> Exercise directions:
Locate each line in the records containing "purple". Copy it.

> Extracted records:
* * * * * * *

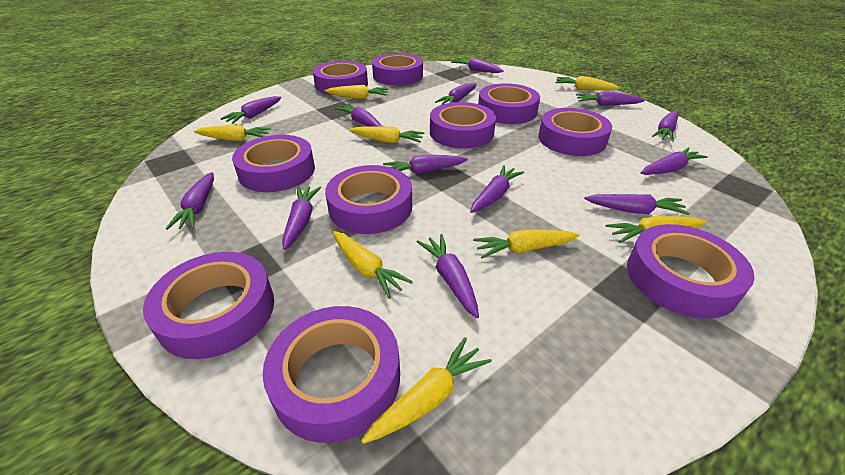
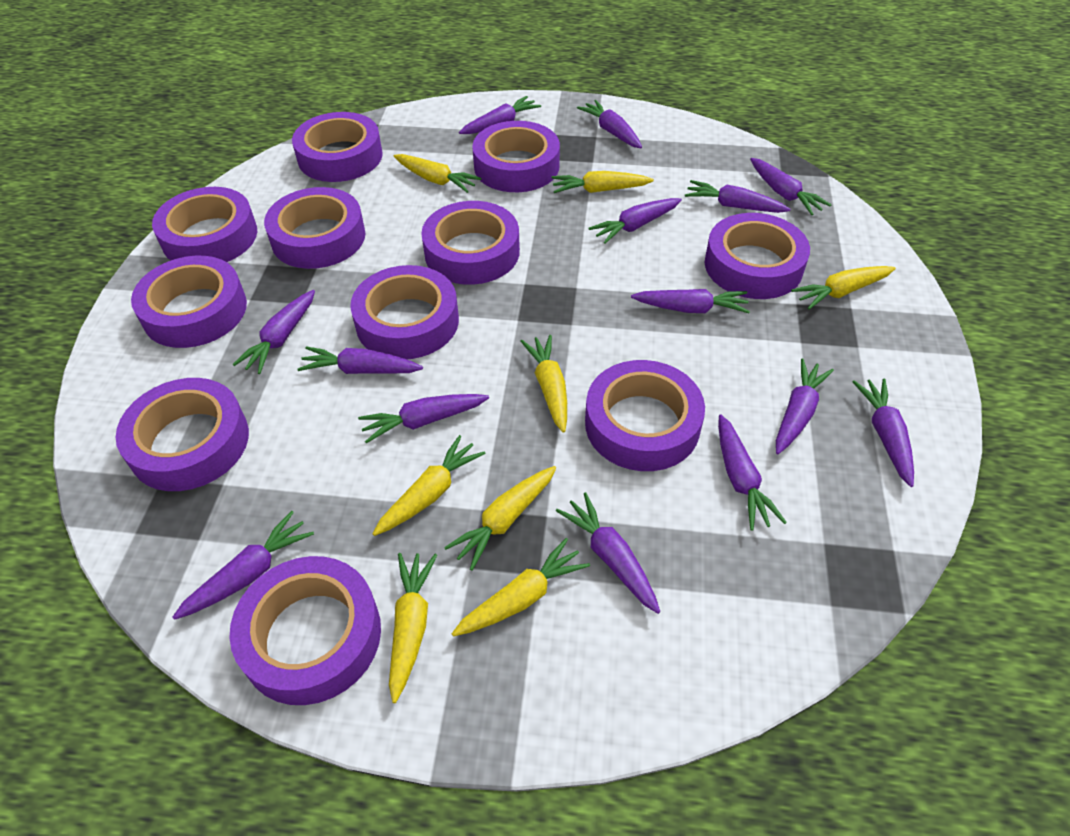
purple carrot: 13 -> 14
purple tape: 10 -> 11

* * * * * * *

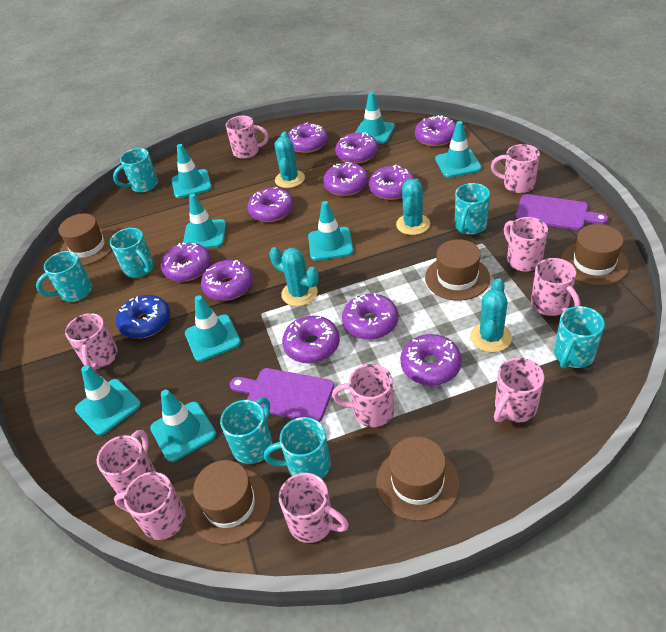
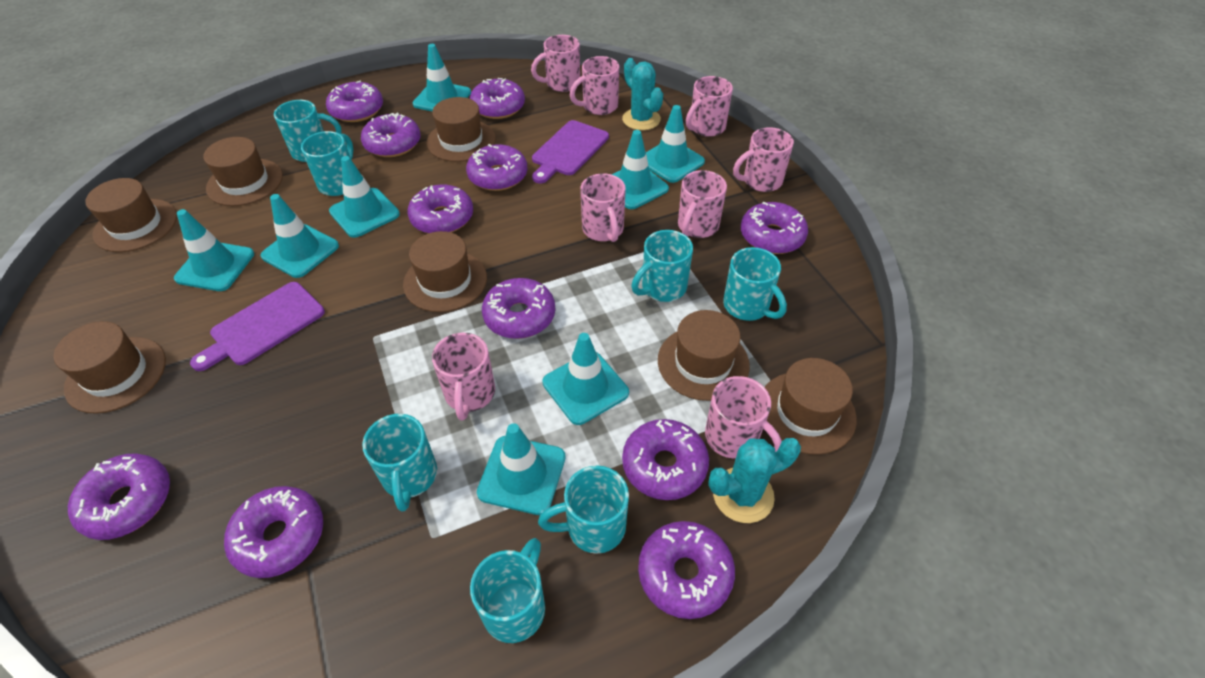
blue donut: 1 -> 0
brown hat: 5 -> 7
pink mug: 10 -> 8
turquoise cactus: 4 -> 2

* * * * * * *

> Reply:
purple carrot: 13 -> 14
purple tape: 10 -> 11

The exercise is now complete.